(Given information):
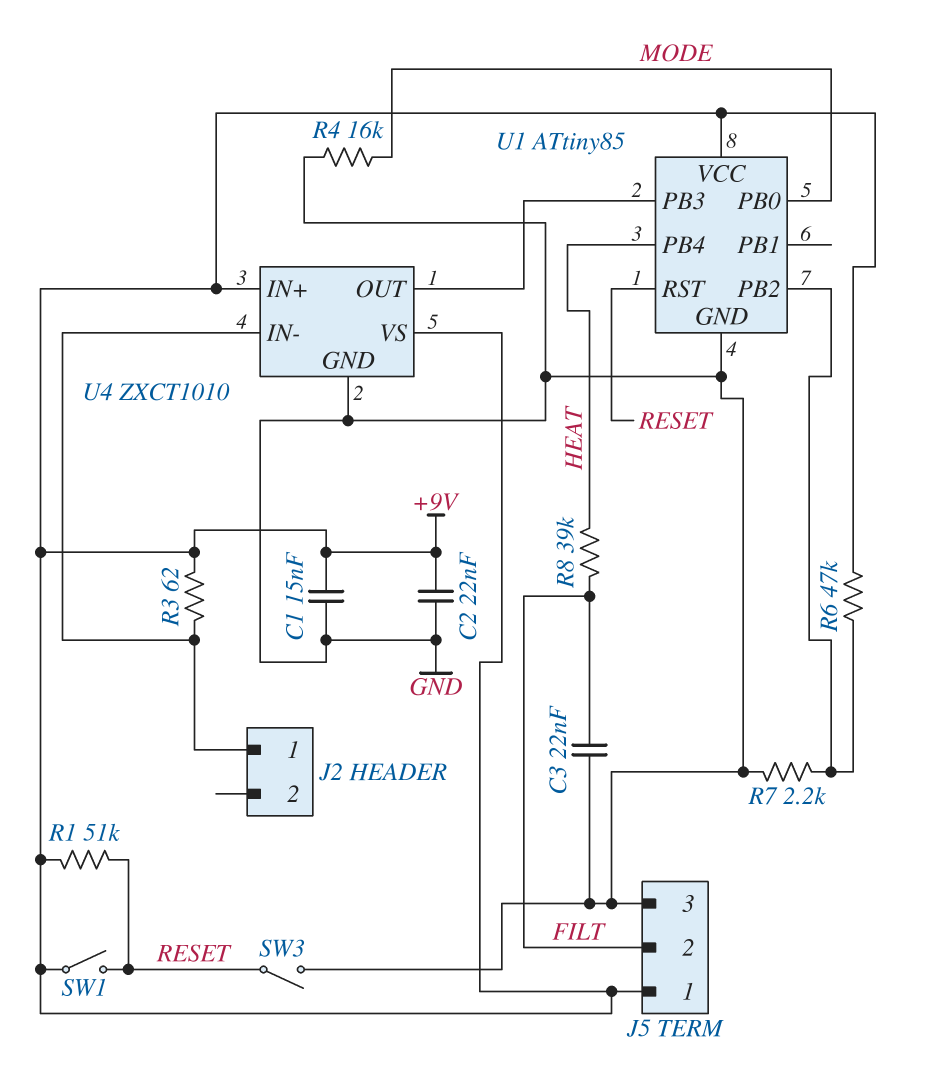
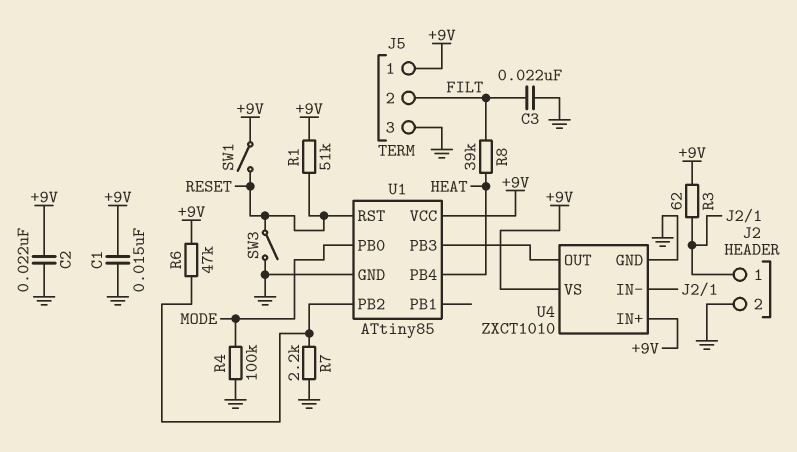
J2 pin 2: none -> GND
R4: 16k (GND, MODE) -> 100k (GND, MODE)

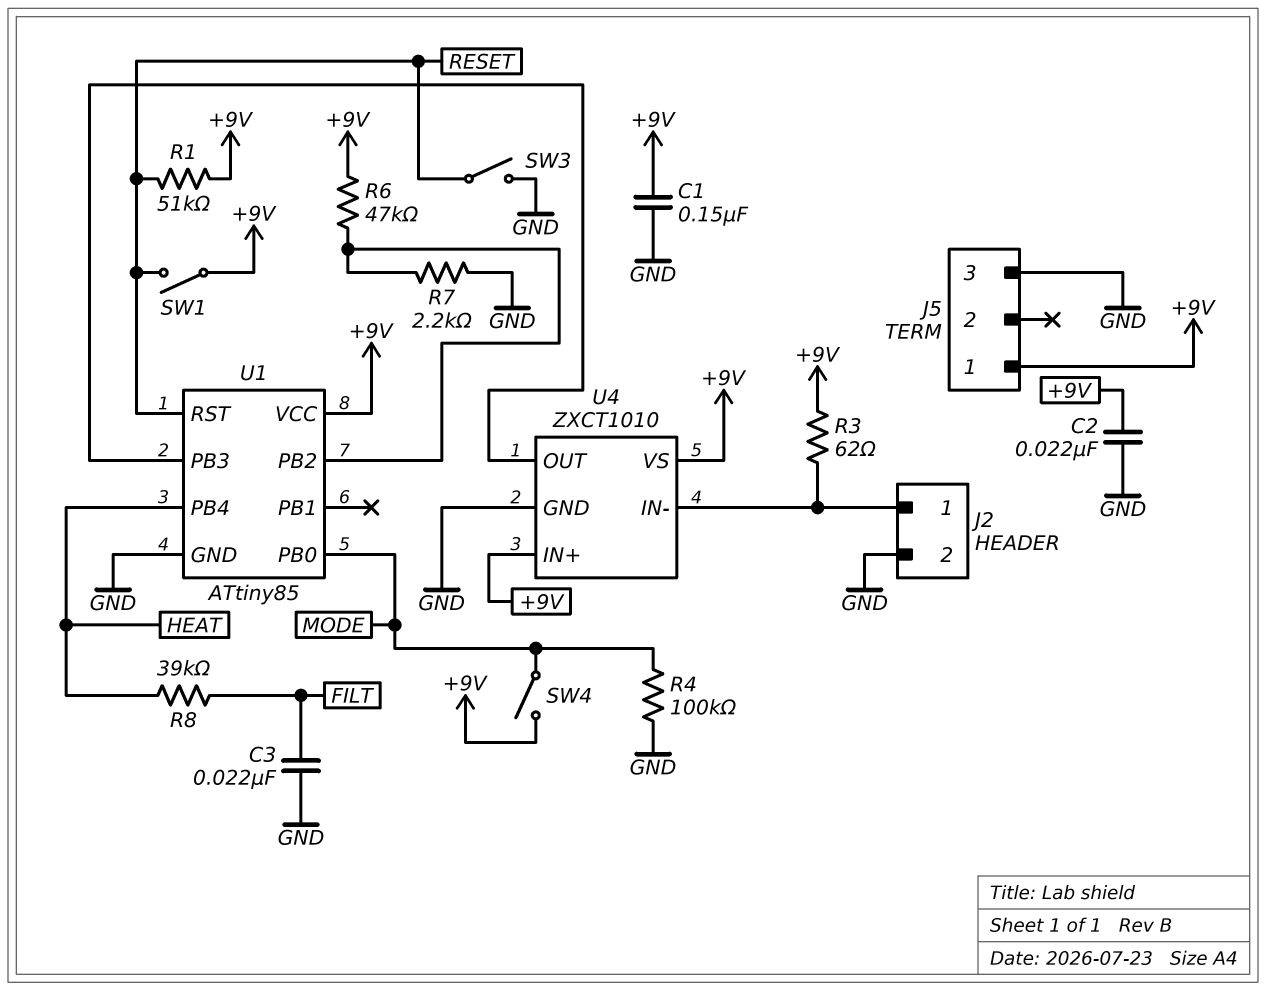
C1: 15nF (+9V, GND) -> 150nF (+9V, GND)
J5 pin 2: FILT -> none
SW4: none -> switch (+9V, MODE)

---

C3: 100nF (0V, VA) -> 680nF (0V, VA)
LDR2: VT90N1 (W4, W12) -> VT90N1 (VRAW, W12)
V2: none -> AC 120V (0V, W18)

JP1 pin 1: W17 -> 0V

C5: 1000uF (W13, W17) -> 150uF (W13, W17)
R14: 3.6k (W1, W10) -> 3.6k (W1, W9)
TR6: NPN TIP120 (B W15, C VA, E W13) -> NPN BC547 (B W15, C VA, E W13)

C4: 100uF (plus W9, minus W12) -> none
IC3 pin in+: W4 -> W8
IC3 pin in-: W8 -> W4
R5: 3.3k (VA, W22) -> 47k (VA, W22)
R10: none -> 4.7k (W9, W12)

(What is needed):
The answer must consist of every line from the listing above that includes the word "none".

(Result for this exercise):
J2 pin 2: none -> GND
J5 pin 2: FILT -> none
SW4: none -> switch (+9V, MODE)
V2: none -> AC 120V (0V, W18)
C4: 100uF (plus W9, minus W12) -> none
R10: none -> 4.7k (W9, W12)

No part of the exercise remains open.